▶ _Source records_
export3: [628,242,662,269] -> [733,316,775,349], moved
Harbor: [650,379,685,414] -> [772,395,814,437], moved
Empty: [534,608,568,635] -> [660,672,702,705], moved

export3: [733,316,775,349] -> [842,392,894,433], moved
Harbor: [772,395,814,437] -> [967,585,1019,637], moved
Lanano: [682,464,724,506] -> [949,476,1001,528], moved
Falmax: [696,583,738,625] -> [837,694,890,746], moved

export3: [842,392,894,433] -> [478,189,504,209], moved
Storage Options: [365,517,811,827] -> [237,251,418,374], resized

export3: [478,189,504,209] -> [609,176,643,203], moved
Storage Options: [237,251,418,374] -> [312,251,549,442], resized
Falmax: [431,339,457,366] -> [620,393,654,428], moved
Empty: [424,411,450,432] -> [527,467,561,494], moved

▶ _Work task_
Each entry above is to be returned exactly as given.

▶ _Answer box_
export3: [628,242,662,269] -> [733,316,775,349], moved
Harbor: [650,379,685,414] -> [772,395,814,437], moved
Empty: [534,608,568,635] -> [660,672,702,705], moved

export3: [733,316,775,349] -> [842,392,894,433], moved
Harbor: [772,395,814,437] -> [967,585,1019,637], moved
Lanano: [682,464,724,506] -> [949,476,1001,528], moved
Falmax: [696,583,738,625] -> [837,694,890,746], moved

export3: [842,392,894,433] -> [478,189,504,209], moved
Storage Options: [365,517,811,827] -> [237,251,418,374], resized

export3: [478,189,504,209] -> [609,176,643,203], moved
Storage Options: [237,251,418,374] -> [312,251,549,442], resized
Falmax: [431,339,457,366] -> [620,393,654,428], moved
Empty: [424,411,450,432] -> [527,467,561,494], moved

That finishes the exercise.